# Problem requirements:
Copy exactly the lines of the data below that run from the line holding "internal.png: [1264,166,1294,205] ->" through the line holding "Artec Tracker: [938,658,1297,910]", both ends included.

━━━━━ Material to process ━━━━━

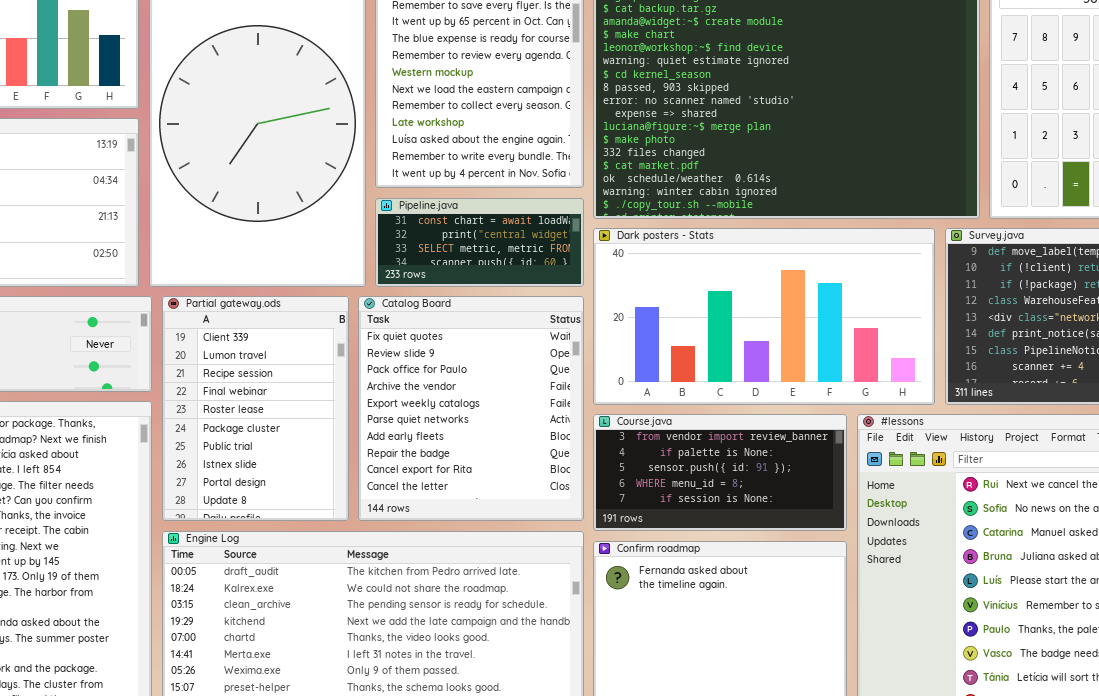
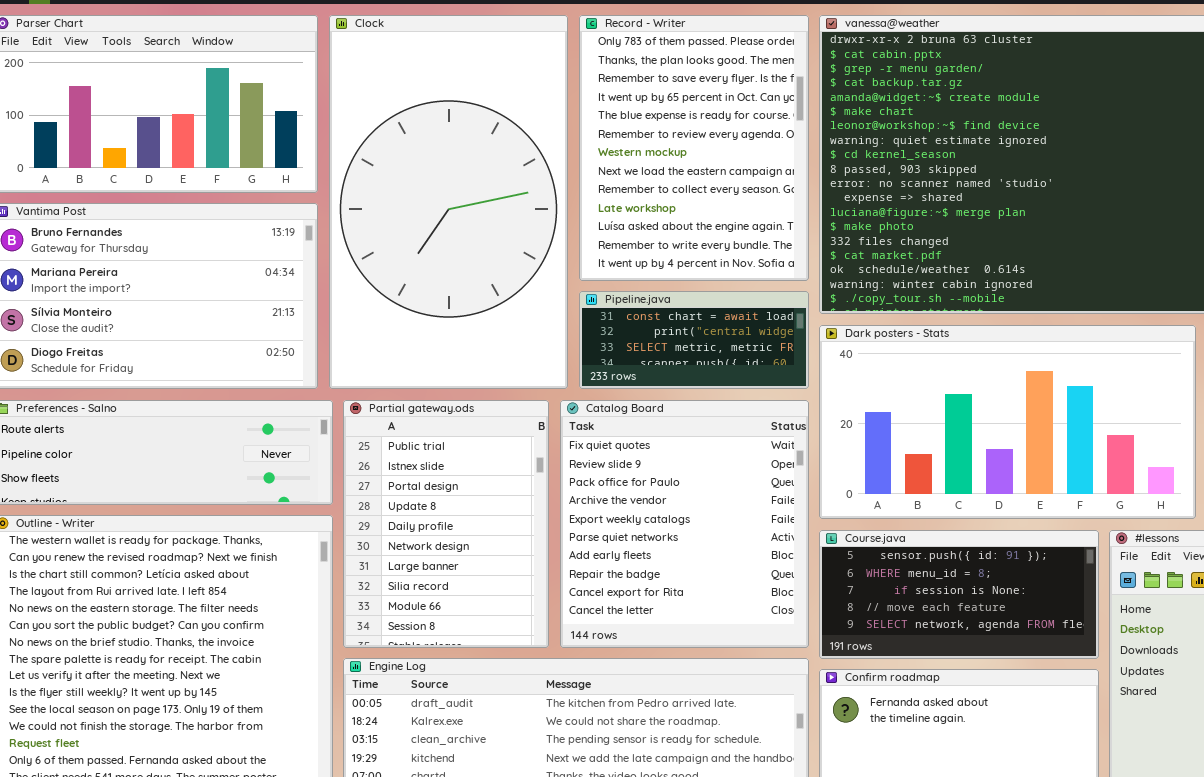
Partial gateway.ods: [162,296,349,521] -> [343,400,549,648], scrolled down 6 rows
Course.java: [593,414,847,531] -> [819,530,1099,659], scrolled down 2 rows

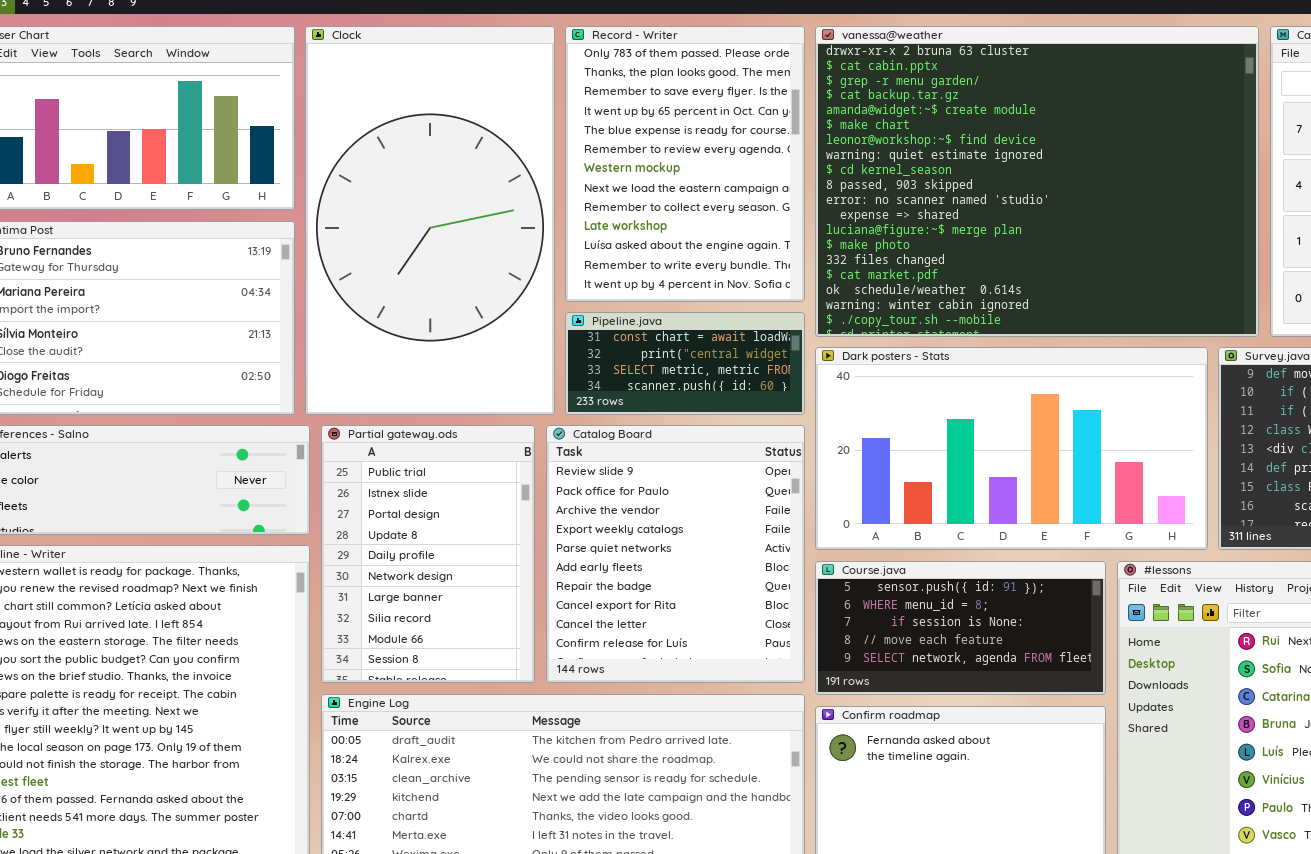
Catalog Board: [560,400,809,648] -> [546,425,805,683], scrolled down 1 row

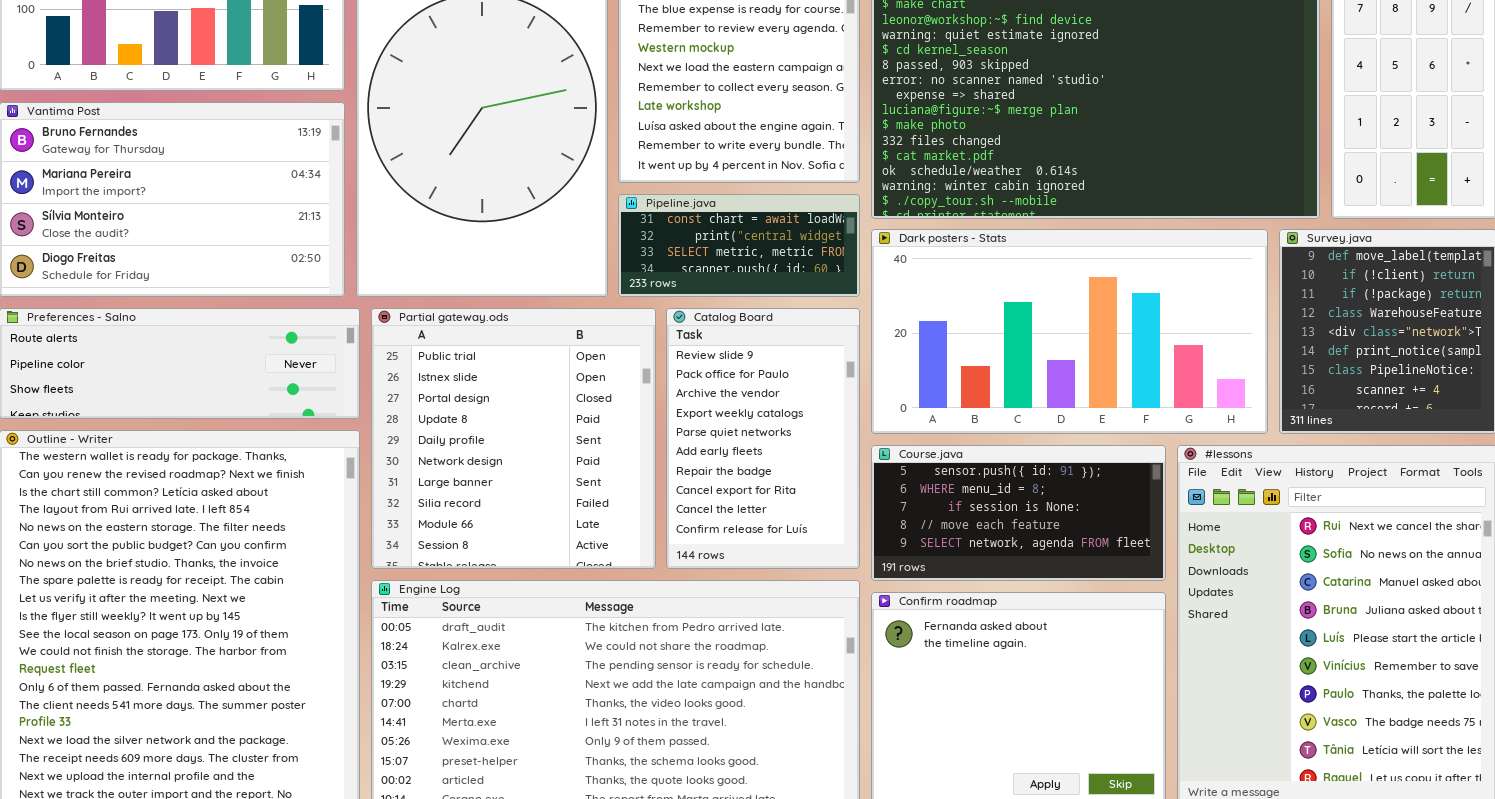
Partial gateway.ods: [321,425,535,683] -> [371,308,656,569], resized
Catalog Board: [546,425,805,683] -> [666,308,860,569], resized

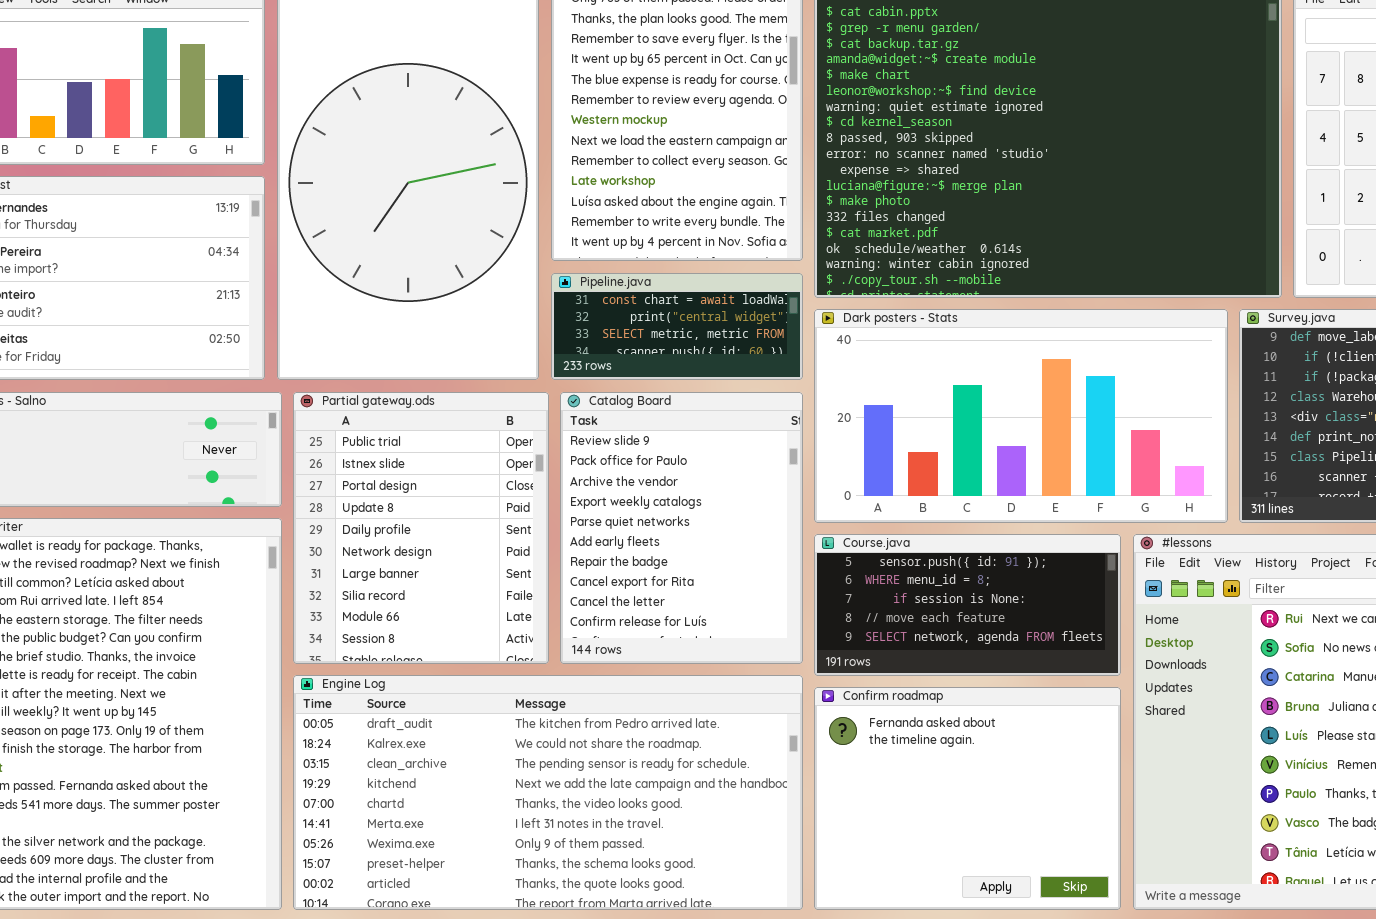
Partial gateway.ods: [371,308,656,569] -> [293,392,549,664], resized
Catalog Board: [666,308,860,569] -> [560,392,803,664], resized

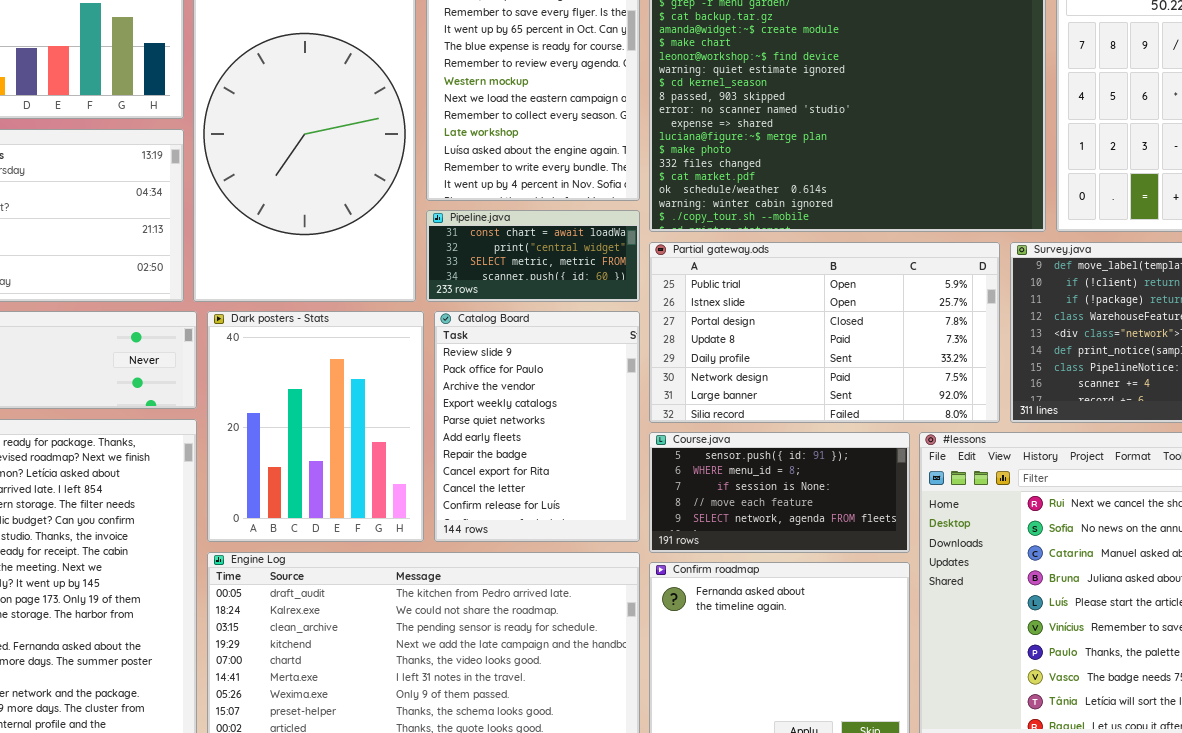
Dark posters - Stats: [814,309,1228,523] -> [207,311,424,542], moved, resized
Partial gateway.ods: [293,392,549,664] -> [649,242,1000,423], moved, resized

━━━━━
━━━━━ Material to process ━━━━━

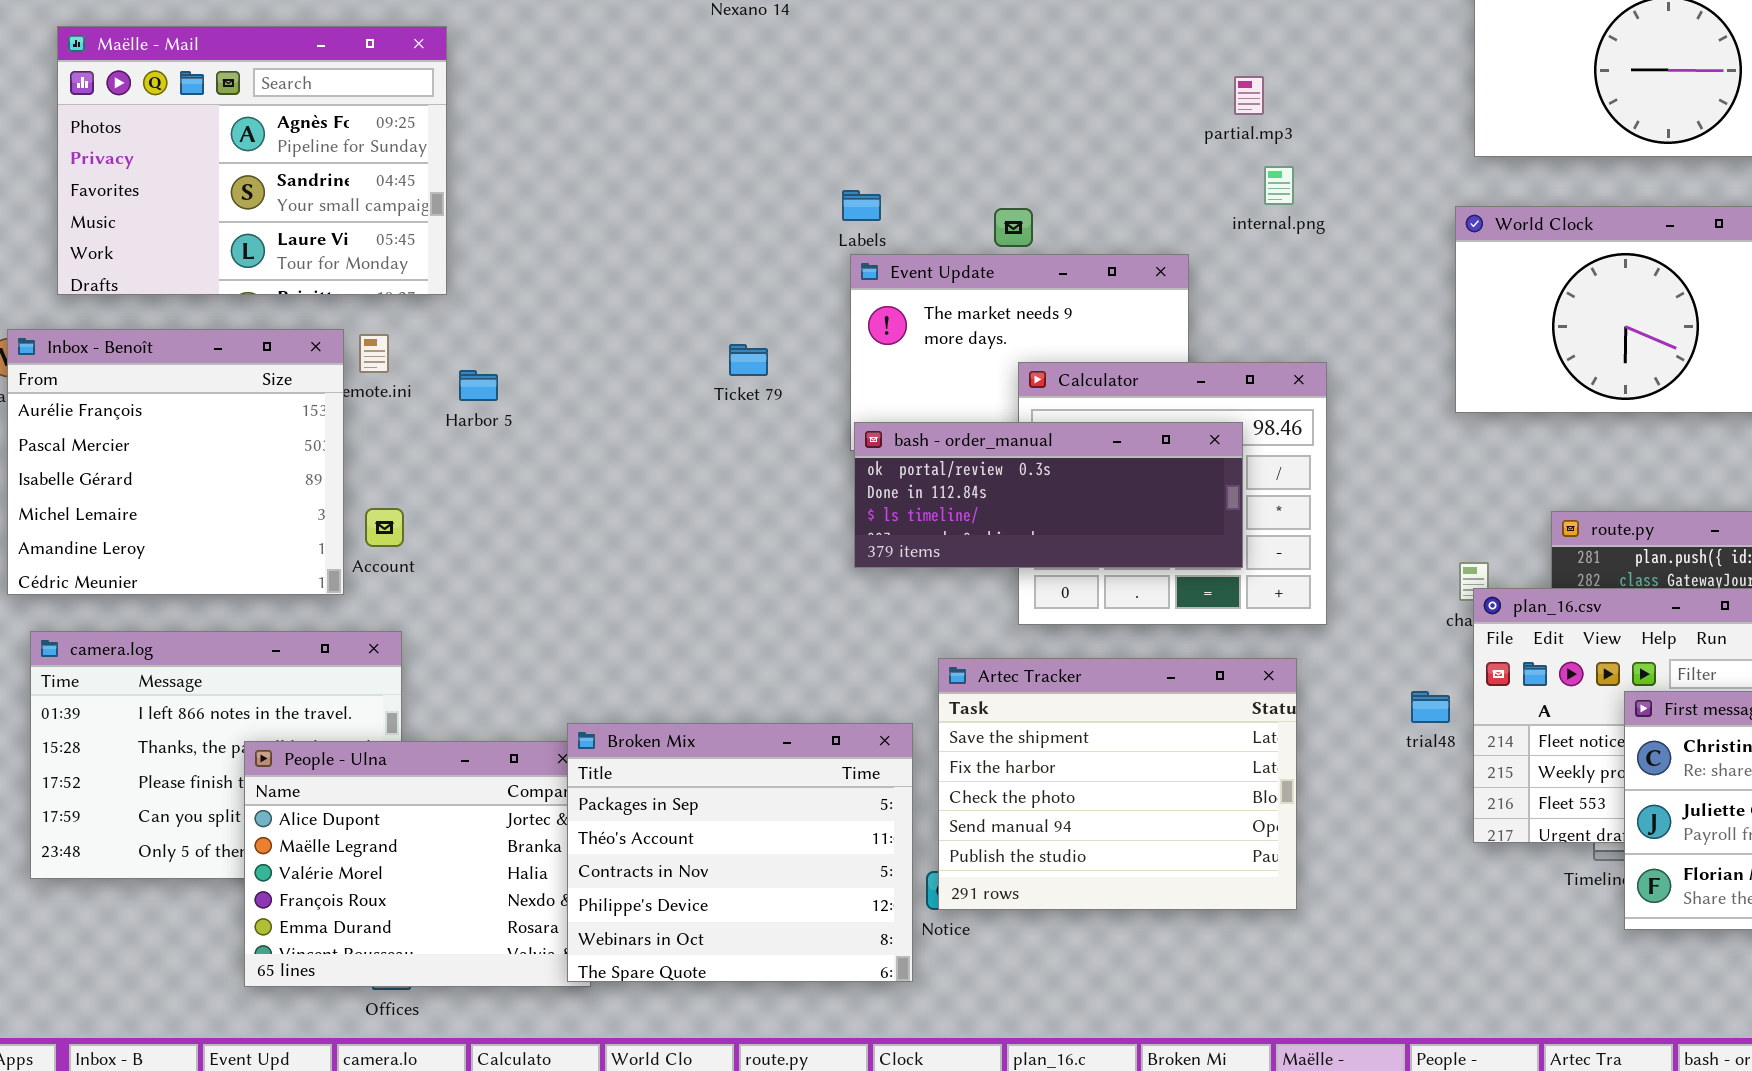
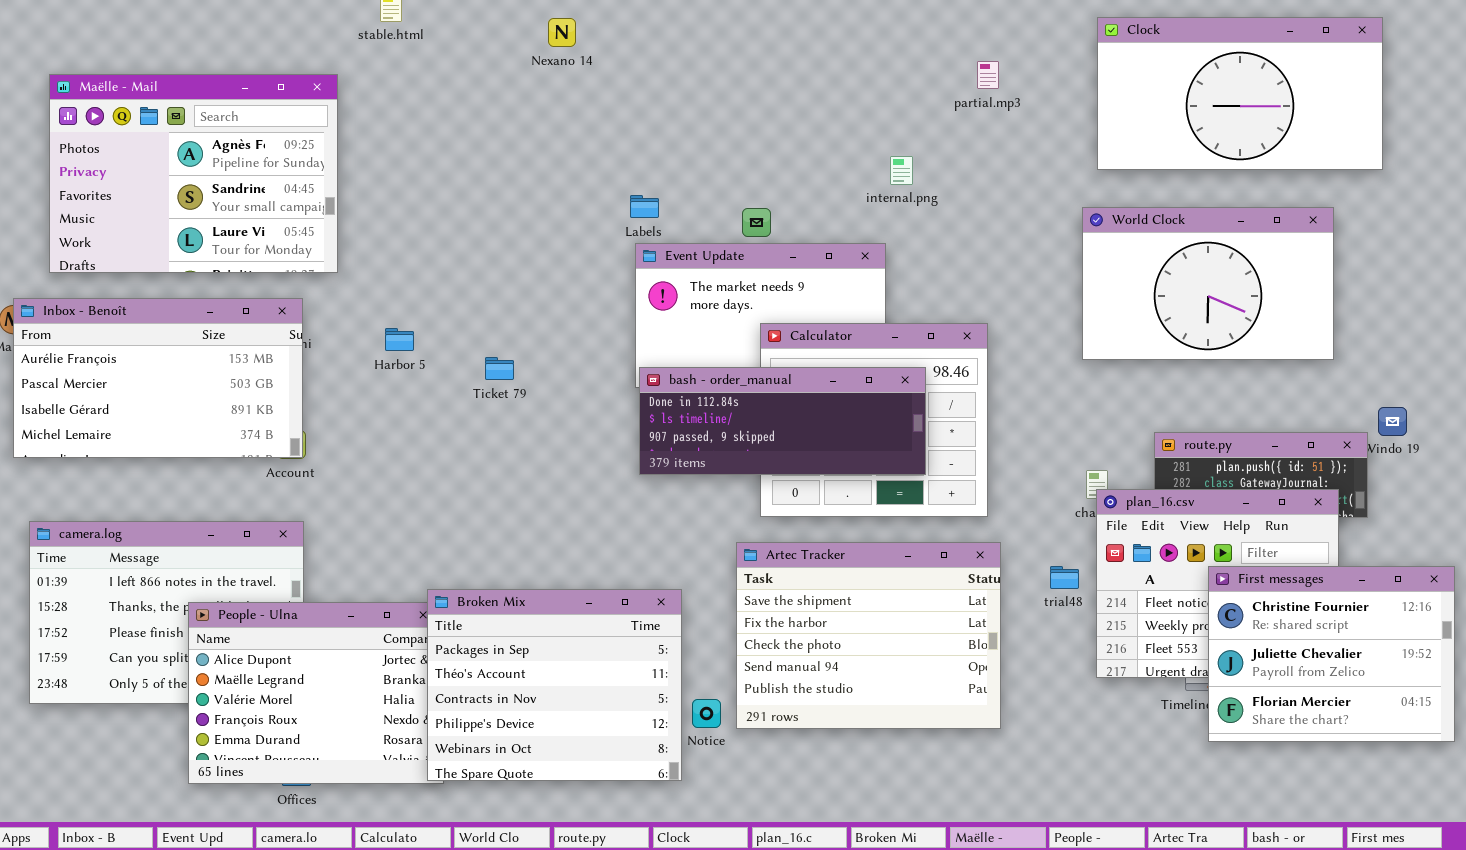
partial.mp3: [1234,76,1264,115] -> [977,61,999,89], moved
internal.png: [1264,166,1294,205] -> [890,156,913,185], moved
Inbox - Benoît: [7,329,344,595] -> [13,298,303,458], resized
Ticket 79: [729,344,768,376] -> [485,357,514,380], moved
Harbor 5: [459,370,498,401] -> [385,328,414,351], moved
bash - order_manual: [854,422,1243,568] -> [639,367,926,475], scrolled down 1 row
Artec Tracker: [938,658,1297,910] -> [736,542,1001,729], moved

━━━━━

# Solved problem:
internal.png: [1264,166,1294,205] -> [890,156,913,185], moved
Inbox - Benoît: [7,329,344,595] -> [13,298,303,458], resized
Ticket 79: [729,344,768,376] -> [485,357,514,380], moved
Harbor 5: [459,370,498,401] -> [385,328,414,351], moved
bash - order_manual: [854,422,1243,568] -> [639,367,926,475], scrolled down 1 row
Artec Tracker: [938,658,1297,910] -> [736,542,1001,729], moved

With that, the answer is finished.